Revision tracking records
-=-=-
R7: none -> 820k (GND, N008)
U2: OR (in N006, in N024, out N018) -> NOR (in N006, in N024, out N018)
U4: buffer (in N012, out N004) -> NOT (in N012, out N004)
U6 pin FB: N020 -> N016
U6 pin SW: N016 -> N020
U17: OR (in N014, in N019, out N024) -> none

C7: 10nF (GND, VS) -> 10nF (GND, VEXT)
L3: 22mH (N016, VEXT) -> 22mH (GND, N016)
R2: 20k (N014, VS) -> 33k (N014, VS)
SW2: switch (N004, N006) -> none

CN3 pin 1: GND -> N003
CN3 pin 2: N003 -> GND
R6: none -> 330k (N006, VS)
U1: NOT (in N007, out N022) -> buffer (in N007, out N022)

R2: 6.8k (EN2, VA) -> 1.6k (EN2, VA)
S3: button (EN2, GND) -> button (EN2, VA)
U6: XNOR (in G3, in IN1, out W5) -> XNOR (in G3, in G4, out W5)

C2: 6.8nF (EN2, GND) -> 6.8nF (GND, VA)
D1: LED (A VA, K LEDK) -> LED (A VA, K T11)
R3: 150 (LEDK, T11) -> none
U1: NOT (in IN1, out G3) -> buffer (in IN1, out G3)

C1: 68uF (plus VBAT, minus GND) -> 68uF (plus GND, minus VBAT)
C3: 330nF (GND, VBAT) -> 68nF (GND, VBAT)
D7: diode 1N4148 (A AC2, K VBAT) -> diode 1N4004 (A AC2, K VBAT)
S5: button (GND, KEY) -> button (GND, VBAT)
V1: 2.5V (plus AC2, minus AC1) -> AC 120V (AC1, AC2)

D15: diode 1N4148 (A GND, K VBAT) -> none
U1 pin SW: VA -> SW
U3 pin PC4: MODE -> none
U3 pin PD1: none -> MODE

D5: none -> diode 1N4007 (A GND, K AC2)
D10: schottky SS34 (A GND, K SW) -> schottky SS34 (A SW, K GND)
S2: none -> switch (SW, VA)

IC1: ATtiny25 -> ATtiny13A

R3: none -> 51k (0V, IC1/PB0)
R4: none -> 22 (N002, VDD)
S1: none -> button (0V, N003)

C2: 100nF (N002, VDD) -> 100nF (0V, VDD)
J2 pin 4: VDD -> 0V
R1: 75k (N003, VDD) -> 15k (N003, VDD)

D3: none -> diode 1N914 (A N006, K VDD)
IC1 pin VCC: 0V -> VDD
-=-=-
What needs to be done.
Print every line from the one that contains "D10: schottky SS34" to the end of the records, exactly as written, and nothing more.

Answer box.
D10: schottky SS34 (A GND, K SW) -> schottky SS34 (A SW, K GND)
S2: none -> switch (SW, VA)

IC1: ATtiny25 -> ATtiny13A

R3: none -> 51k (0V, IC1/PB0)
R4: none -> 22 (N002, VDD)
S1: none -> button (0V, N003)

C2: 100nF (N002, VDD) -> 100nF (0V, VDD)
J2 pin 4: VDD -> 0V
R1: 75k (N003, VDD) -> 15k (N003, VDD)

D3: none -> diode 1N914 (A N006, K VDD)
IC1 pin VCC: 0V -> VDD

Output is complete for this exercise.